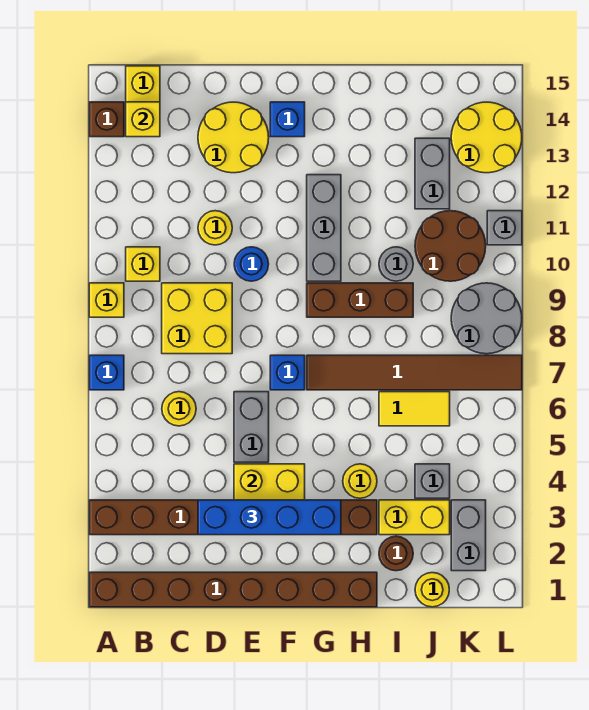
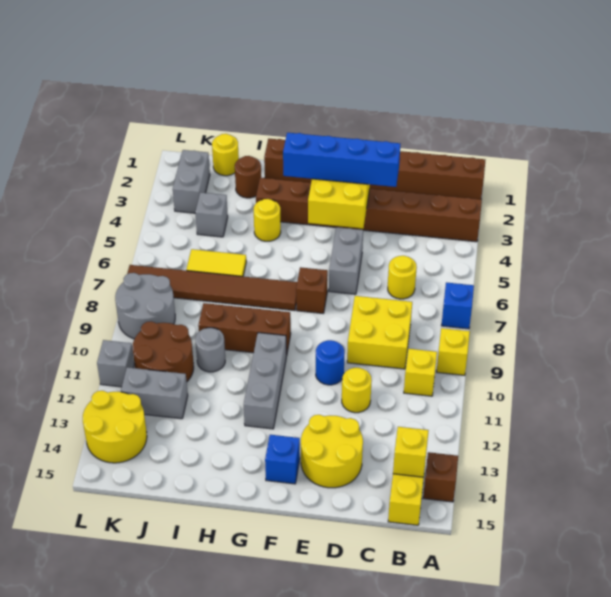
blue brick F7 level 1 -> brown brick F7 level 1
yellow brick I3:J3 level 1 -> none
grey brick J12:J13 level 1 -> grey brick J12:K12 level 1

Activity
Set down exactly, and only, the lines from the one containing "yellow brick I3:J3 level 1 -> none" to the final line of the data.

Answer space
yellow brick I3:J3 level 1 -> none
grey brick J12:J13 level 1 -> grey brick J12:K12 level 1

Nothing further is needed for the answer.